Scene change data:
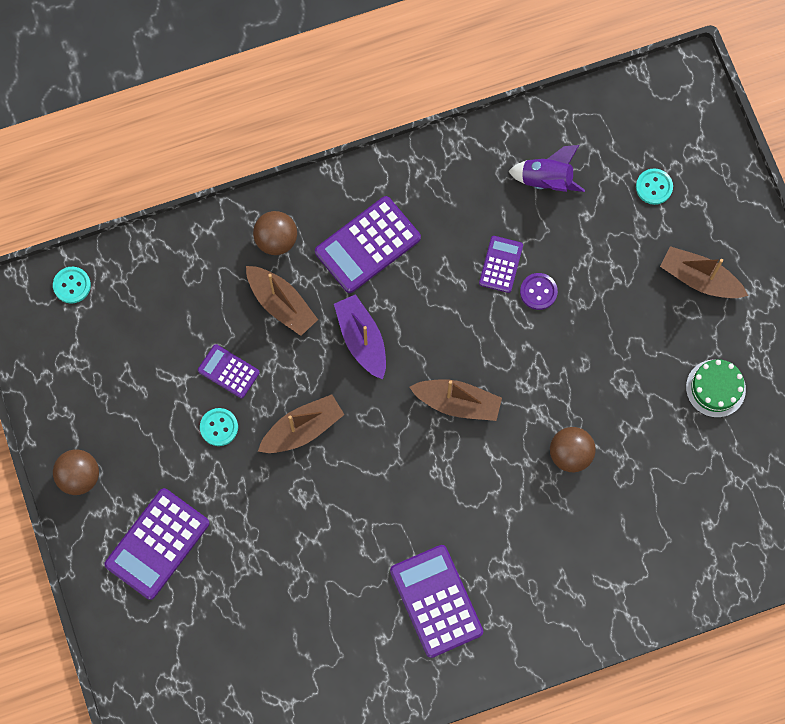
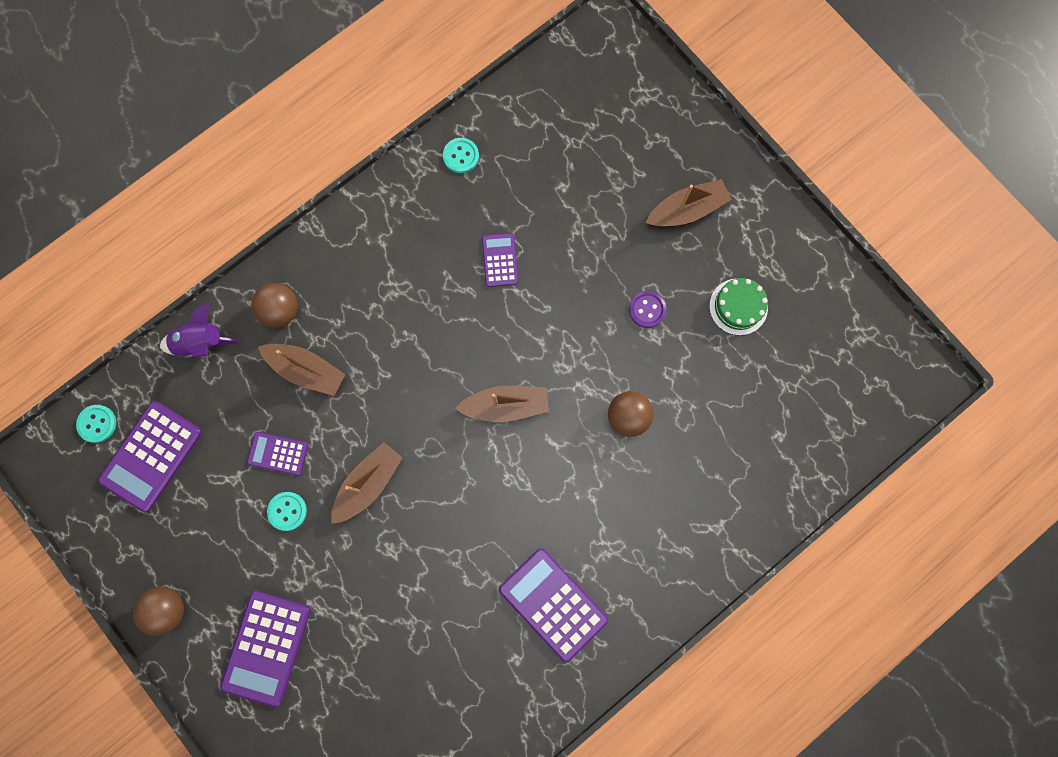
camera: 20 degrees left, 5 degrees up
(362, 339) = (394, 377): purple boat -> none
(367, 245) = (368, 285): purple calculator -> purple calculator (151, 456)
(538, 292) = (544, 274): purple button -> purple button (647, 309)
(546, 180) = (514, 166): purple rocket -> purple rocket (201, 342)
(654, 187) = (614, 139): turquoise button -> turquoise button (461, 156)
(699, 279) = (687, 210): brown boat -> brown boat turned 150 degrees clockwise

▶ **Problem statement**: Write out each line above that contains the word "boat".

▶ **Solved exercise**:
(362, 339) = (394, 377): purple boat -> none
(699, 279) = (687, 210): brown boat -> brown boat turned 150 degrees clockwise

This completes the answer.